## Records to use
====

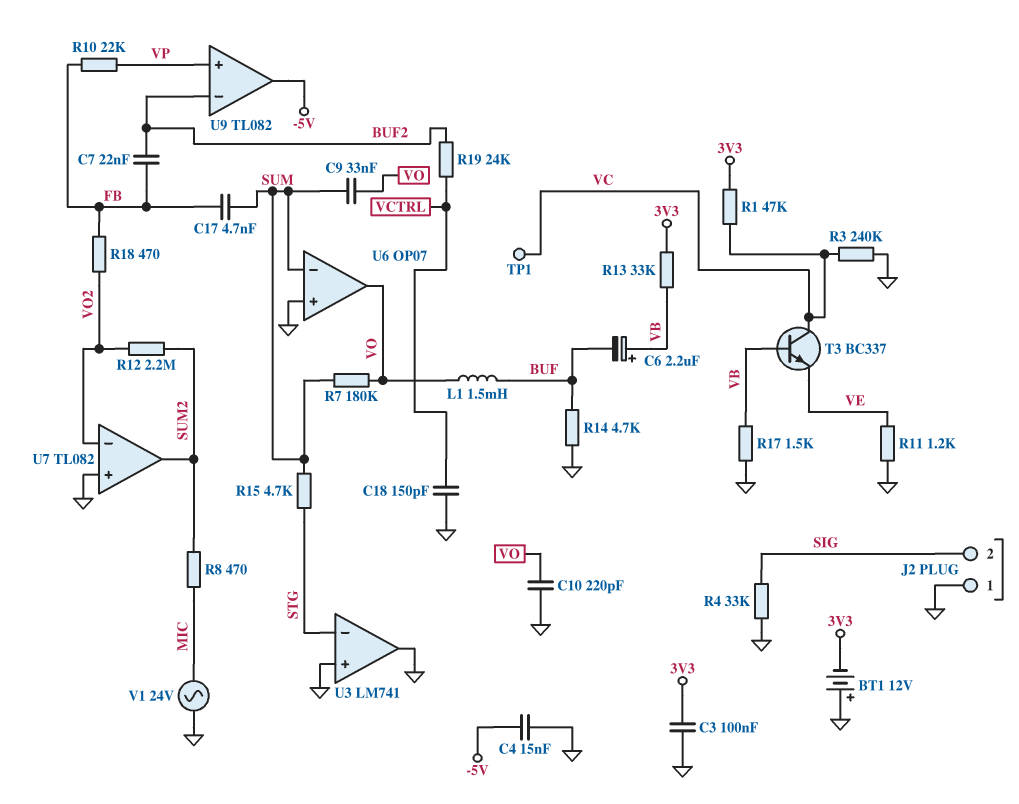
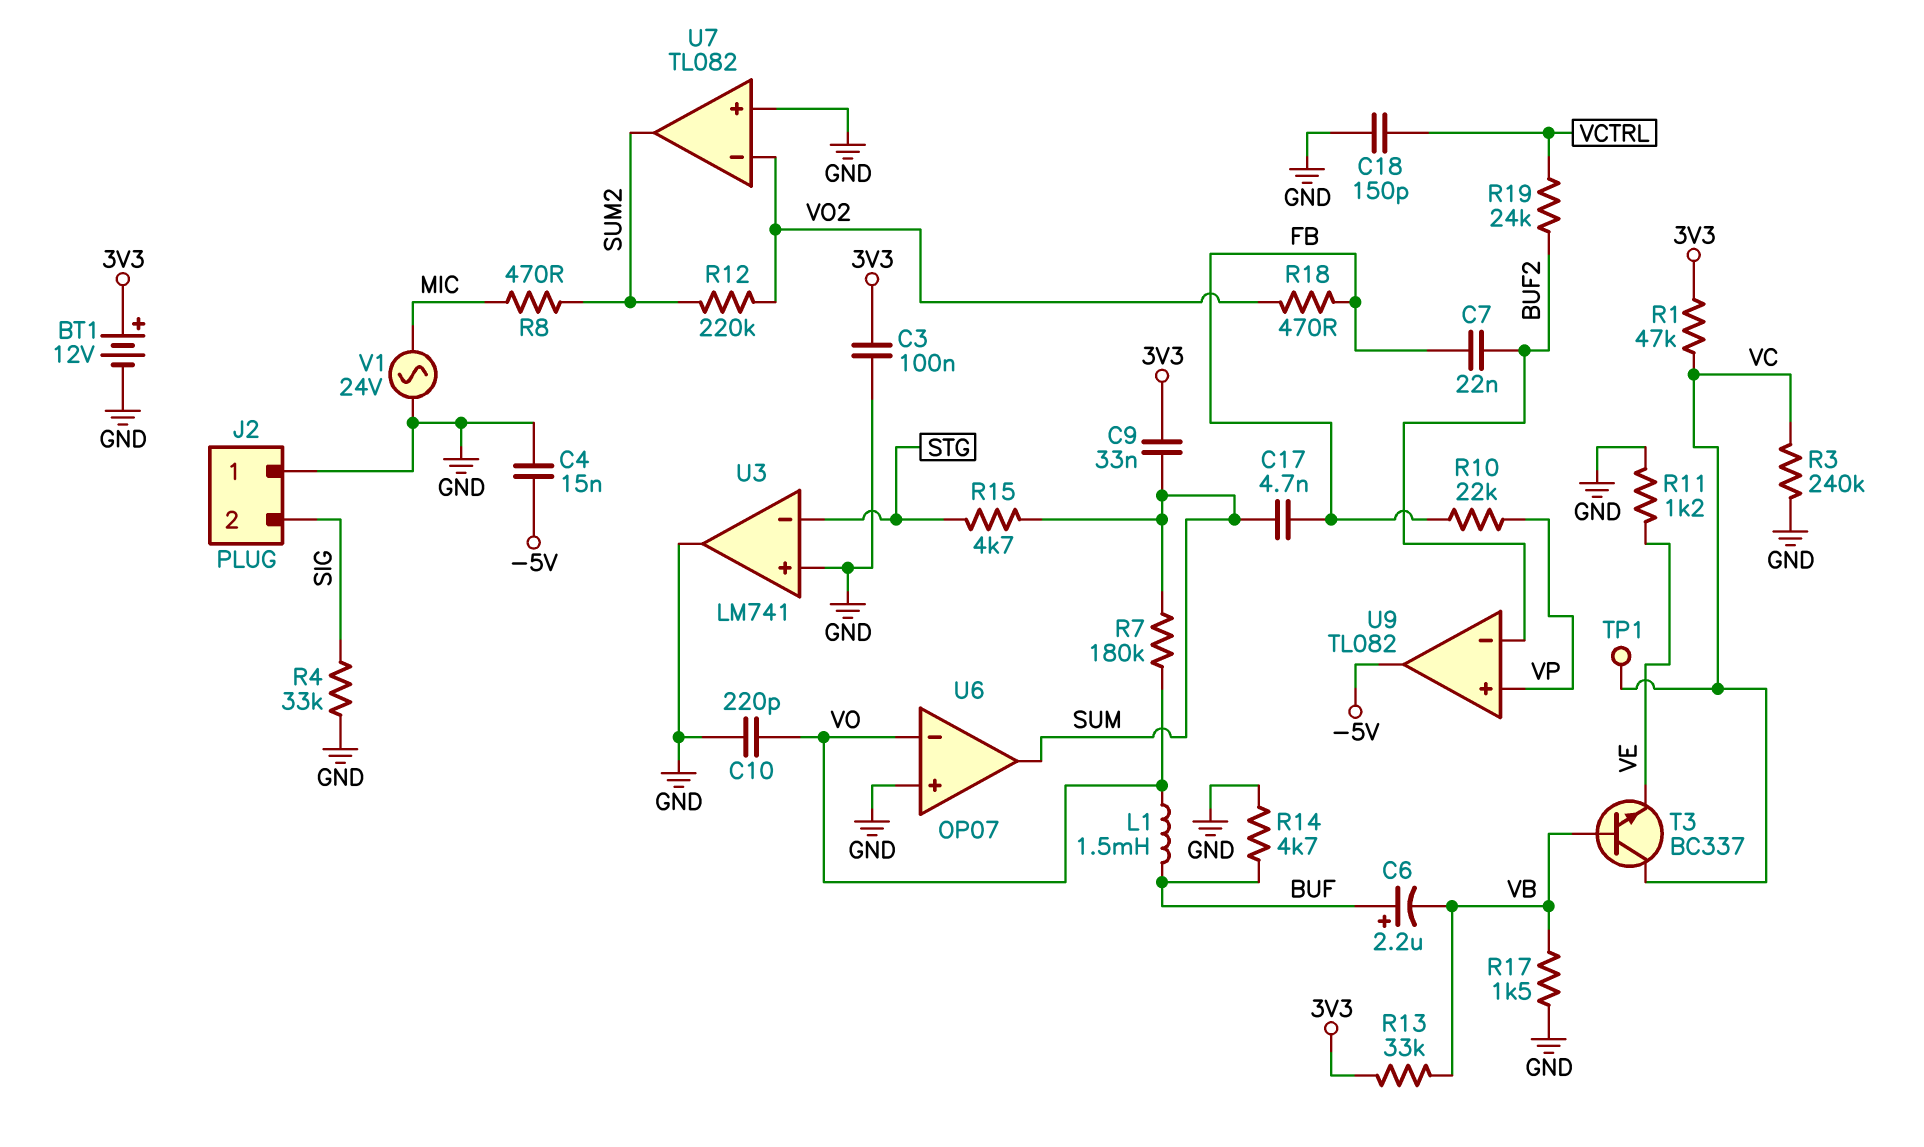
BT1: 12V (plus GND, minus 3V3) -> 12V (plus 3V3, minus GND)
C6: 2.2uF (plus VB, minus BUF) -> 2.2uF (plus BUF, minus VB)
C9: 33nF (SUM, VO) -> 33nF (3V3, SUM)
R12: 2.2M (SUM2, VO2) -> 220k (SUM2, VO2)
U6 pin in-: SUM -> VO
U6 pin out: VO -> SUM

====

## Required work
Each line above should be written out again exactly, without any image.

## Response for this exercise
BT1: 12V (plus GND, minus 3V3) -> 12V (plus 3V3, minus GND)
C6: 2.2uF (plus VB, minus BUF) -> 2.2uF (plus BUF, minus VB)
C9: 33nF (SUM, VO) -> 33nF (3V3, SUM)
R12: 2.2M (SUM2, VO2) -> 220k (SUM2, VO2)
U6 pin in-: SUM -> VO
U6 pin out: VO -> SUM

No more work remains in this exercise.